## What you will do
Below this line is a set of entries; quote exactly the lines from the line that contains "red triangle: (177, 69)" to the line that contains "gray star: (69, 162) -> (107, 371), moved", both lines included.

## Data extract
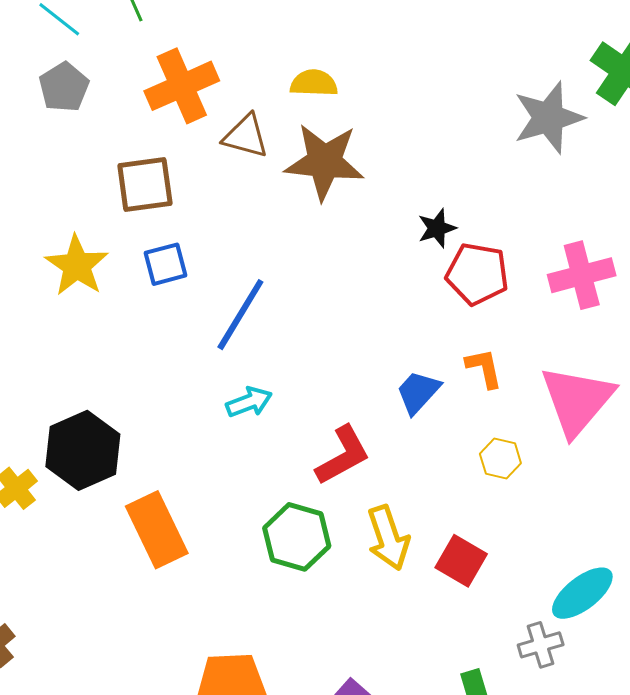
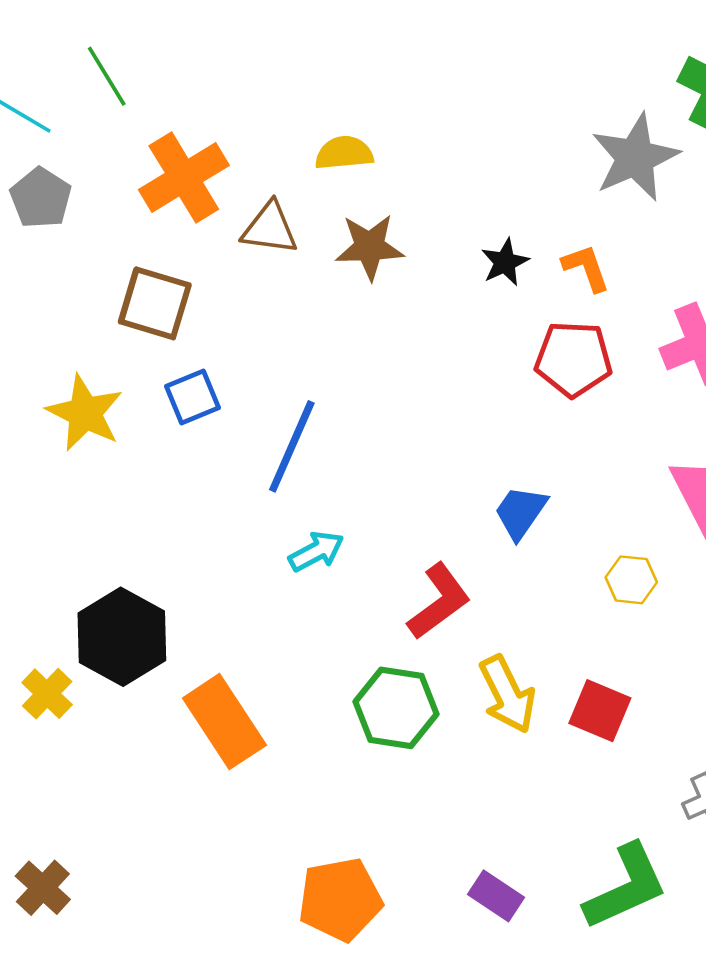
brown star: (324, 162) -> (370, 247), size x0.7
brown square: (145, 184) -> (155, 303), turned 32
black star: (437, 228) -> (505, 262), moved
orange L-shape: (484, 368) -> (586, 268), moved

* * *

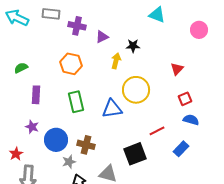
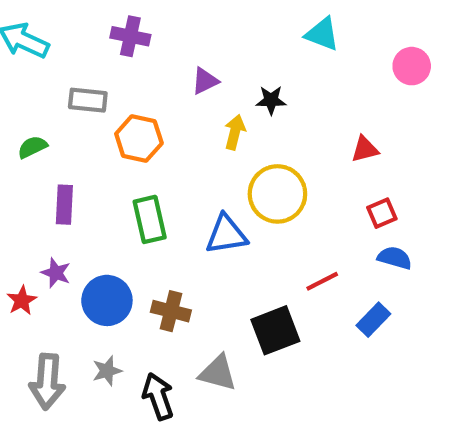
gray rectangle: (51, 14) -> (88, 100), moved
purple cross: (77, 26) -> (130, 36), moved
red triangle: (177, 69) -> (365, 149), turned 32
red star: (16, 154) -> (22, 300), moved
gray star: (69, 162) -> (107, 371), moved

## Completed exercise
red triangle: (177, 69) -> (365, 149), turned 32
red star: (16, 154) -> (22, 300), moved
gray star: (69, 162) -> (107, 371), moved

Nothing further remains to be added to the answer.